_HOW TO COMPLETE THIS TASK_. Reproduce the entries so that every line matches the original exactly.
--- START ---
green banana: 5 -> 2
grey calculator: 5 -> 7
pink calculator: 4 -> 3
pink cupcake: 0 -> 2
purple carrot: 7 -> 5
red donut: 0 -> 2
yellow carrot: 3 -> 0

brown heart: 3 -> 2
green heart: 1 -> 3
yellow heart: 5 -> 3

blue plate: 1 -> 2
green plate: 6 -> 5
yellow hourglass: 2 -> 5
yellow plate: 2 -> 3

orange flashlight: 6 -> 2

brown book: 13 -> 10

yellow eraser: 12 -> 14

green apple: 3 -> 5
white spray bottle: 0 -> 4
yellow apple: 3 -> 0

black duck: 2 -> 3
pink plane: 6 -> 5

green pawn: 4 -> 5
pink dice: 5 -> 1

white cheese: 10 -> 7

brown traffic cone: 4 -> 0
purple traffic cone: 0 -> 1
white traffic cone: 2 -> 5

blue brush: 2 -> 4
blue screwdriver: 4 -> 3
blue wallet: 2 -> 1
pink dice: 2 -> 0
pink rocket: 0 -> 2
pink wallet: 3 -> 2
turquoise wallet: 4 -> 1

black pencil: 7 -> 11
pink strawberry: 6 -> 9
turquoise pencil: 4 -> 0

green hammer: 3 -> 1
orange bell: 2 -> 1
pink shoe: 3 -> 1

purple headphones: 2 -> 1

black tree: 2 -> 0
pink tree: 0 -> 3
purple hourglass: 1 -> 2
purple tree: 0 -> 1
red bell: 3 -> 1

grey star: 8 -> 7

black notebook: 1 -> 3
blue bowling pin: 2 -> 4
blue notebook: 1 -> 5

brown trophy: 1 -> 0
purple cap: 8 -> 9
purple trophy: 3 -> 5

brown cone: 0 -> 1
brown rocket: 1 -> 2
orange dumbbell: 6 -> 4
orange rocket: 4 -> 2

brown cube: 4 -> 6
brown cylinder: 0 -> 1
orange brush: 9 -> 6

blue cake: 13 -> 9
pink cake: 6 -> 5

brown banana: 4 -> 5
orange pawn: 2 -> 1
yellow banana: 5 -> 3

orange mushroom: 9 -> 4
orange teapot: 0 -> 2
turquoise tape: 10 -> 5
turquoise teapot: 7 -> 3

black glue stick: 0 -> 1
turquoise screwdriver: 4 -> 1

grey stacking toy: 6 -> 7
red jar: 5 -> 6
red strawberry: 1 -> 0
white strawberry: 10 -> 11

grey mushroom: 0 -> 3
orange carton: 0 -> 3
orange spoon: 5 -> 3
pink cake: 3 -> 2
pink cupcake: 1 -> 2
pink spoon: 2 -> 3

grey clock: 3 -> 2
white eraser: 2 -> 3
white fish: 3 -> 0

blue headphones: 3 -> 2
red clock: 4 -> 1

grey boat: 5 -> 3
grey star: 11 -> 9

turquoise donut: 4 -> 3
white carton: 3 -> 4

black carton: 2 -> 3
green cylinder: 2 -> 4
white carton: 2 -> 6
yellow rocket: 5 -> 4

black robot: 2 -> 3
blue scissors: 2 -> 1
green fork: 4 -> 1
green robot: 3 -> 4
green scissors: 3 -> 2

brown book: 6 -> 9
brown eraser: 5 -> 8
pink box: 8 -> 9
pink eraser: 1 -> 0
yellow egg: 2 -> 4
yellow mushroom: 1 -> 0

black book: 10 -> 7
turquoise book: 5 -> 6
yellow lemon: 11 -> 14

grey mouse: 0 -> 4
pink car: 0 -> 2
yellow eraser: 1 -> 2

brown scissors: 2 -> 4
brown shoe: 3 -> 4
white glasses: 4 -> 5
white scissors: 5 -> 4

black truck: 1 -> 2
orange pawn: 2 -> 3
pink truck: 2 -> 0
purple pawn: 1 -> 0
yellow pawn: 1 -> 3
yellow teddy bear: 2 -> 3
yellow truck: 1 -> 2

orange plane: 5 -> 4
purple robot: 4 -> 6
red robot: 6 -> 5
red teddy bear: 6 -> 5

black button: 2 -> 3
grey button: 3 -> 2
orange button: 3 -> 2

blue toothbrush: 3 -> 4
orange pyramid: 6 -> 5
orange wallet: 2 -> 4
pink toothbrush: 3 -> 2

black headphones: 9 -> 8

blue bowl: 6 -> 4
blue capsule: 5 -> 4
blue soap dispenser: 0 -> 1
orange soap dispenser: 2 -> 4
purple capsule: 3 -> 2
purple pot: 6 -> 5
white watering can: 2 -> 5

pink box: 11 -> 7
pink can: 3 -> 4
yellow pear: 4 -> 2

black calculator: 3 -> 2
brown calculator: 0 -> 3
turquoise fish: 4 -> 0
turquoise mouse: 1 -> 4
--- END ---
_ANSWER TO THIS EXERCISE_.
green banana: 5 -> 2
grey calculator: 5 -> 7
pink calculator: 4 -> 3
pink cupcake: 0 -> 2
purple carrot: 7 -> 5
red donut: 0 -> 2
yellow carrot: 3 -> 0

brown heart: 3 -> 2
green heart: 1 -> 3
yellow heart: 5 -> 3

blue plate: 1 -> 2
green plate: 6 -> 5
yellow hourglass: 2 -> 5
yellow plate: 2 -> 3

orange flashlight: 6 -> 2

brown book: 13 -> 10

yellow eraser: 12 -> 14

green apple: 3 -> 5
white spray bottle: 0 -> 4
yellow apple: 3 -> 0

black duck: 2 -> 3
pink plane: 6 -> 5

green pawn: 4 -> 5
pink dice: 5 -> 1

white cheese: 10 -> 7

brown traffic cone: 4 -> 0
purple traffic cone: 0 -> 1
white traffic cone: 2 -> 5

blue brush: 2 -> 4
blue screwdriver: 4 -> 3
blue wallet: 2 -> 1
pink dice: 2 -> 0
pink rocket: 0 -> 2
pink wallet: 3 -> 2
turquoise wallet: 4 -> 1

black pencil: 7 -> 11
pink strawberry: 6 -> 9
turquoise pencil: 4 -> 0

green hammer: 3 -> 1
orange bell: 2 -> 1
pink shoe: 3 -> 1

purple headphones: 2 -> 1

black tree: 2 -> 0
pink tree: 0 -> 3
purple hourglass: 1 -> 2
purple tree: 0 -> 1
red bell: 3 -> 1

grey star: 8 -> 7

black notebook: 1 -> 3
blue bowling pin: 2 -> 4
blue notebook: 1 -> 5

brown trophy: 1 -> 0
purple cap: 8 -> 9
purple trophy: 3 -> 5

brown cone: 0 -> 1
brown rocket: 1 -> 2
orange dumbbell: 6 -> 4
orange rocket: 4 -> 2

brown cube: 4 -> 6
brown cylinder: 0 -> 1
orange brush: 9 -> 6

blue cake: 13 -> 9
pink cake: 6 -> 5

brown banana: 4 -> 5
orange pawn: 2 -> 1
yellow banana: 5 -> 3

orange mushroom: 9 -> 4
orange teapot: 0 -> 2
turquoise tape: 10 -> 5
turquoise teapot: 7 -> 3

black glue stick: 0 -> 1
turquoise screwdriver: 4 -> 1

grey stacking toy: 6 -> 7
red jar: 5 -> 6
red strawberry: 1 -> 0
white strawberry: 10 -> 11

grey mushroom: 0 -> 3
orange carton: 0 -> 3
orange spoon: 5 -> 3
pink cake: 3 -> 2
pink cupcake: 1 -> 2
pink spoon: 2 -> 3

grey clock: 3 -> 2
white eraser: 2 -> 3
white fish: 3 -> 0

blue headphones: 3 -> 2
red clock: 4 -> 1

grey boat: 5 -> 3
grey star: 11 -> 9

turquoise donut: 4 -> 3
white carton: 3 -> 4

black carton: 2 -> 3
green cylinder: 2 -> 4
white carton: 2 -> 6
yellow rocket: 5 -> 4

black robot: 2 -> 3
blue scissors: 2 -> 1
green fork: 4 -> 1
green robot: 3 -> 4
green scissors: 3 -> 2

brown book: 6 -> 9
brown eraser: 5 -> 8
pink box: 8 -> 9
pink eraser: 1 -> 0
yellow egg: 2 -> 4
yellow mushroom: 1 -> 0

black book: 10 -> 7
turquoise book: 5 -> 6
yellow lemon: 11 -> 14

grey mouse: 0 -> 4
pink car: 0 -> 2
yellow eraser: 1 -> 2

brown scissors: 2 -> 4
brown shoe: 3 -> 4
white glasses: 4 -> 5
white scissors: 5 -> 4

black truck: 1 -> 2
orange pawn: 2 -> 3
pink truck: 2 -> 0
purple pawn: 1 -> 0
yellow pawn: 1 -> 3
yellow teddy bear: 2 -> 3
yellow truck: 1 -> 2

orange plane: 5 -> 4
purple robot: 4 -> 6
red robot: 6 -> 5
red teddy bear: 6 -> 5

black button: 2 -> 3
grey button: 3 -> 2
orange button: 3 -> 2

blue toothbrush: 3 -> 4
orange pyramid: 6 -> 5
orange wallet: 2 -> 4
pink toothbrush: 3 -> 2

black headphones: 9 -> 8

blue bowl: 6 -> 4
blue capsule: 5 -> 4
blue soap dispenser: 0 -> 1
orange soap dispenser: 2 -> 4
purple capsule: 3 -> 2
purple pot: 6 -> 5
white watering can: 2 -> 5

pink box: 11 -> 7
pink can: 3 -> 4
yellow pear: 4 -> 2

black calculator: 3 -> 2
brown calculator: 0 -> 3
turquoise fish: 4 -> 0
turquoise mouse: 1 -> 4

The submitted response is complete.